> _Task directions_
Pull every line with "vegetable" from the data below and copy it.
*** Data supplied Section Begins ***
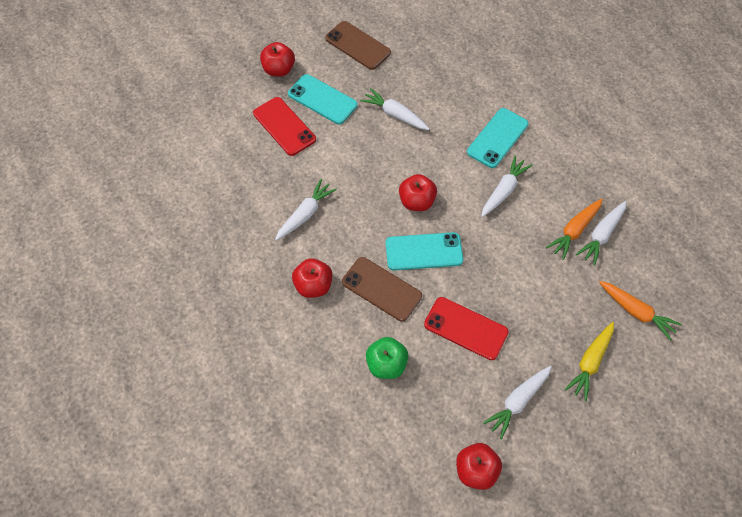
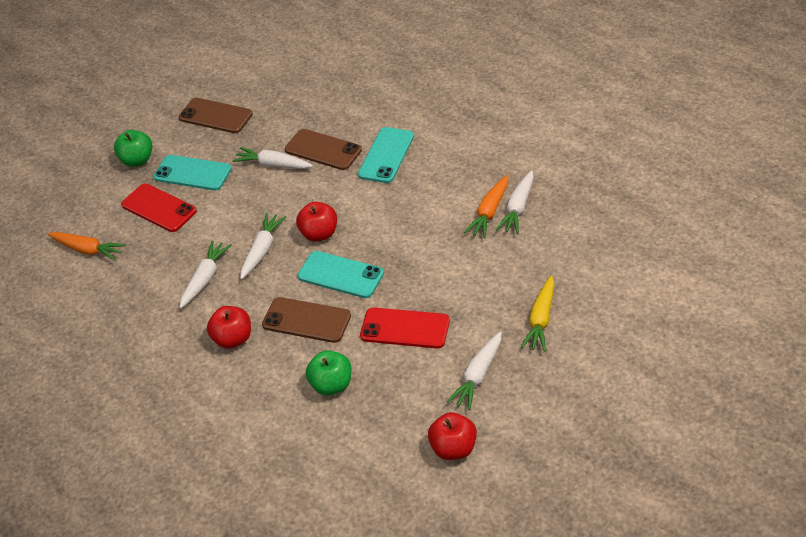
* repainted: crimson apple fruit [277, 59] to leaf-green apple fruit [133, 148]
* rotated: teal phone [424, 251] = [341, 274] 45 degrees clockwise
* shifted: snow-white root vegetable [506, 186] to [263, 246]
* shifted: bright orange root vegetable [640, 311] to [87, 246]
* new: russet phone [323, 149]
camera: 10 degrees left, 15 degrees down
*** Data supplied Section Ends ***
> _Output_
* shifted: snow-white root vegetable [506, 186] to [263, 246]
* shifted: bright orange root vegetable [640, 311] to [87, 246]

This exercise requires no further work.